DATA FOR ANALYSIS ->
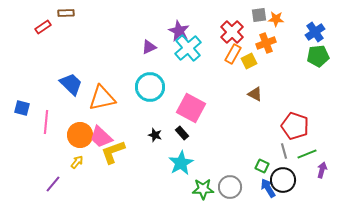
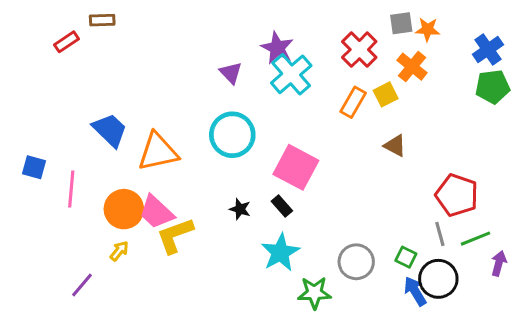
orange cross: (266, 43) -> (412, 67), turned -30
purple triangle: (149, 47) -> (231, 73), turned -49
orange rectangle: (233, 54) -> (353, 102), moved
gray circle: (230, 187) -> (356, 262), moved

--

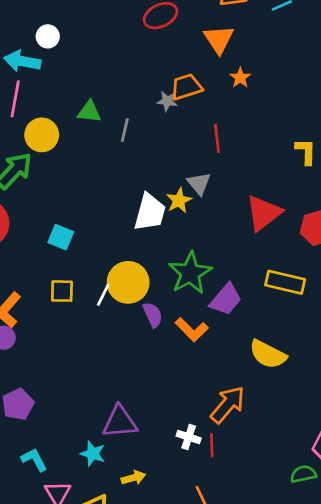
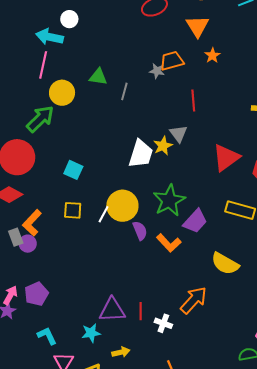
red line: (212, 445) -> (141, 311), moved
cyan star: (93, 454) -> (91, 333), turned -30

---

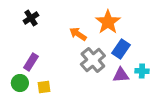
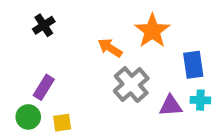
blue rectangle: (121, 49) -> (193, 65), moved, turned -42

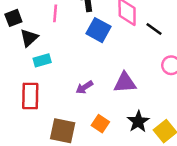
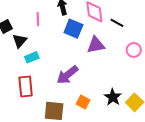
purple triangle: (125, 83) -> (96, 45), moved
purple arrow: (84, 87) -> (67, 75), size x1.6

WHAT IS BEING ASKED ->
Of the entries listed above, reproduce only the lines starting at the line containing "orange cross: (266, 43)" and ending at the line containing "gray circle: (230, 187) -> (356, 262), moved". Include both, exactly as they stand.

TASK SOLUTION ->
orange cross: (266, 43) -> (412, 67), turned -30
purple triangle: (149, 47) -> (231, 73), turned -49
orange rectangle: (233, 54) -> (353, 102), moved
gray circle: (230, 187) -> (356, 262), moved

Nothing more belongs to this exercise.